** Data for analysis follows **
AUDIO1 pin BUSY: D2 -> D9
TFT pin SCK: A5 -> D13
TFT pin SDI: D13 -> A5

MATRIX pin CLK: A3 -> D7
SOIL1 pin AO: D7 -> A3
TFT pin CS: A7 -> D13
** End of Data for analysis **
** Data for analysis follows **
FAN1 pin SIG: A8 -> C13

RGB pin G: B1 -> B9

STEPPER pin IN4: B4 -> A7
** End of Data for analysis **
** Data for analysis follows **
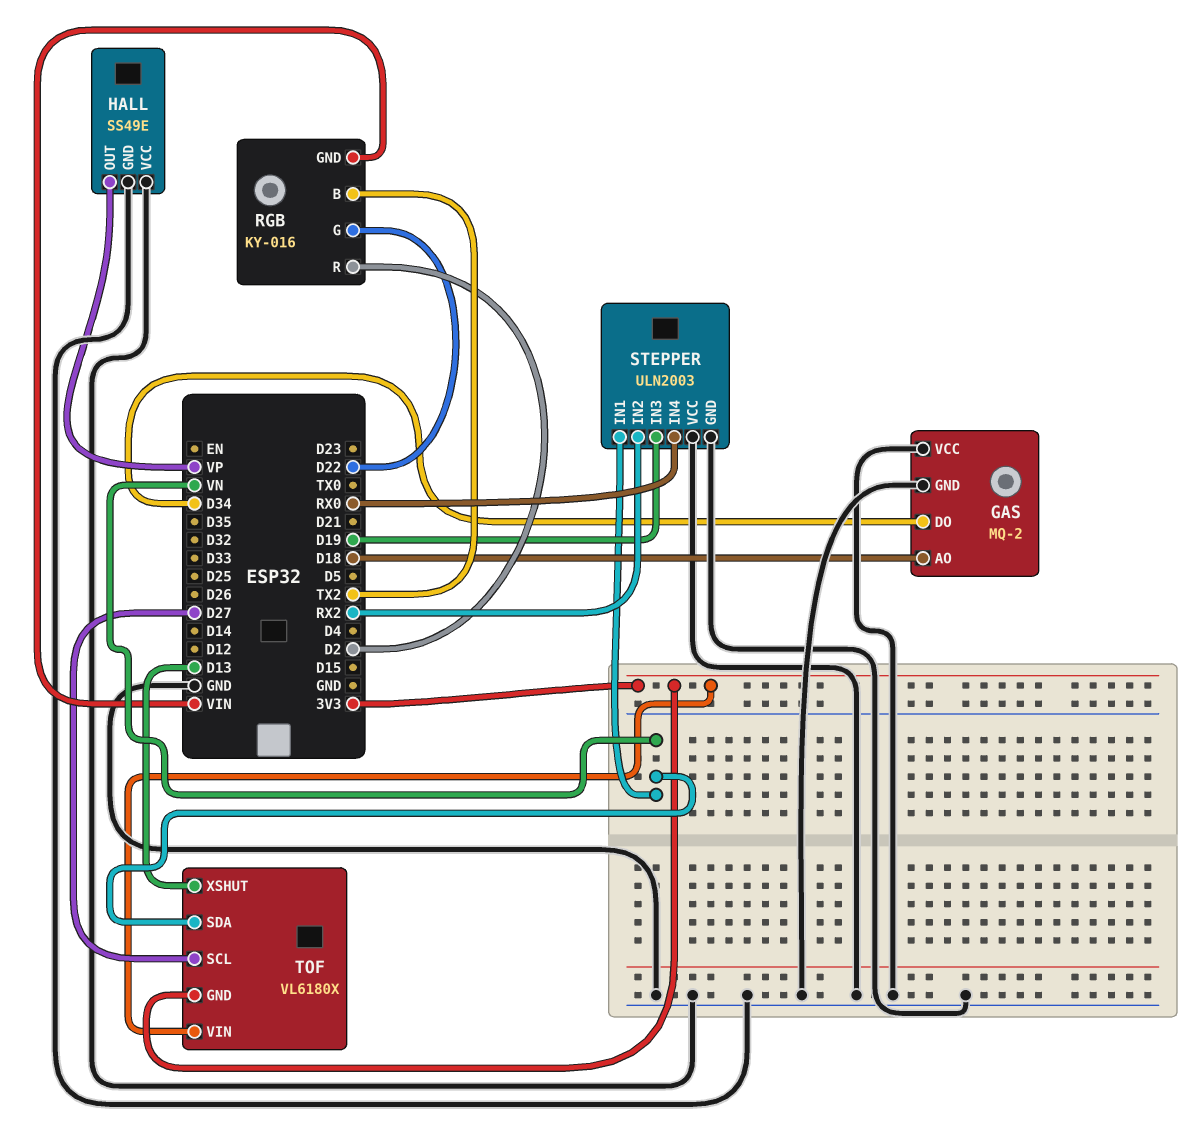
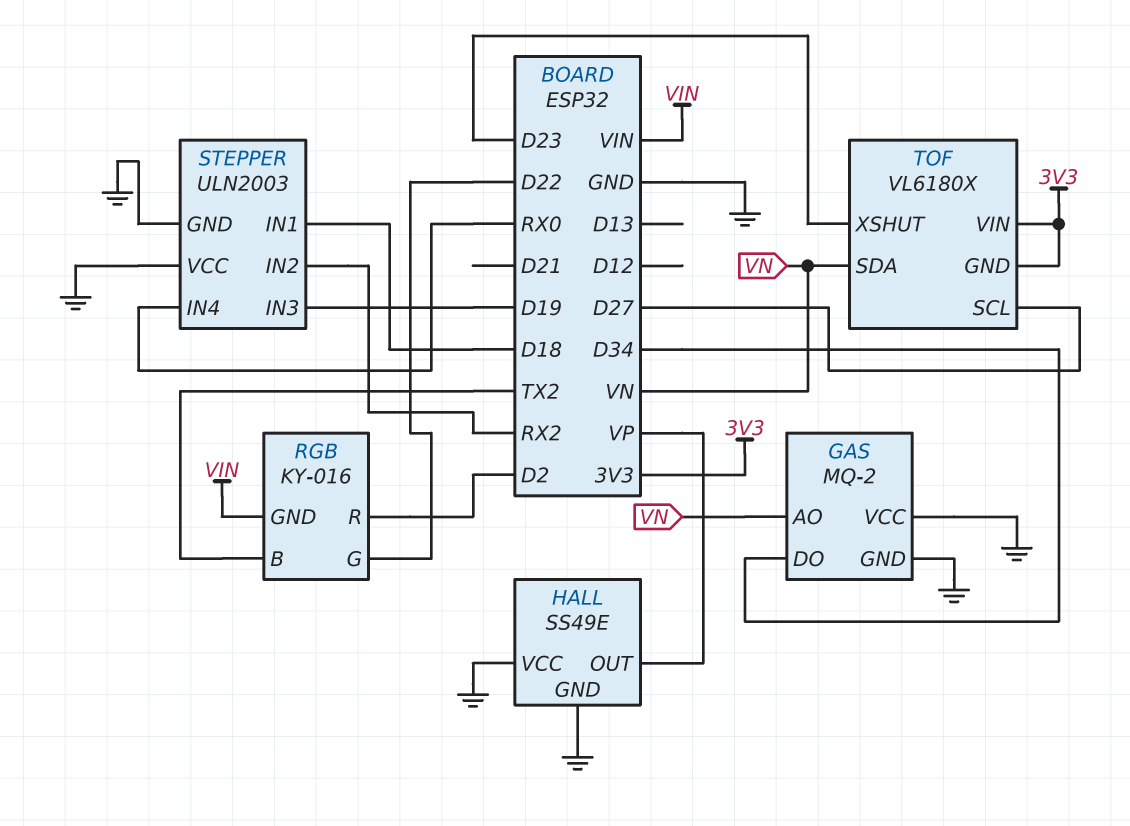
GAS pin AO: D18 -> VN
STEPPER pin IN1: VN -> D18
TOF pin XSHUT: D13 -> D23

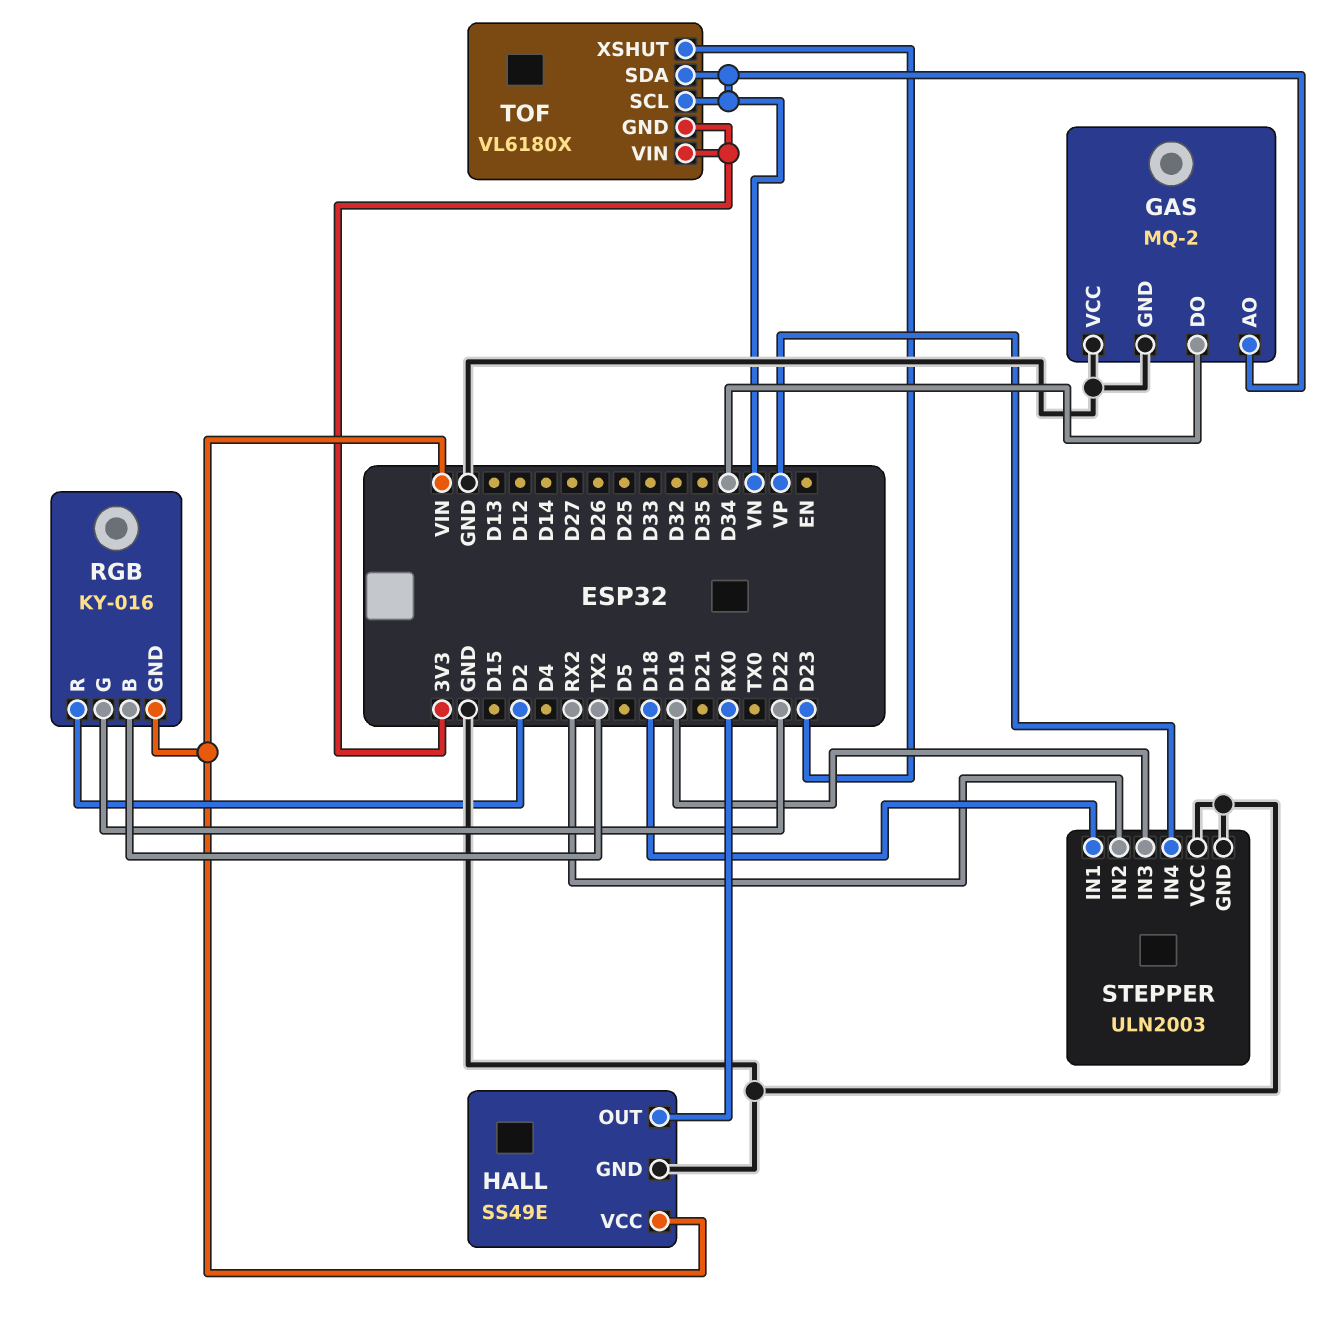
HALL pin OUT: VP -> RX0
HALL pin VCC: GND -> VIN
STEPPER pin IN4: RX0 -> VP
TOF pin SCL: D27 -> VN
** End of Data for analysis **
[Task requirements]
Above are the records. Copy the lines beginning at the one that has "AUDIO1 pin BUSY: D2 -> D9" and ending with the one that has "TFT pin CS: A7 -> D13", unchanged.

[Answer to the exercise]
AUDIO1 pin BUSY: D2 -> D9
TFT pin SCK: A5 -> D13
TFT pin SDI: D13 -> A5

MATRIX pin CLK: A3 -> D7
SOIL1 pin AO: D7 -> A3
TFT pin CS: A7 -> D13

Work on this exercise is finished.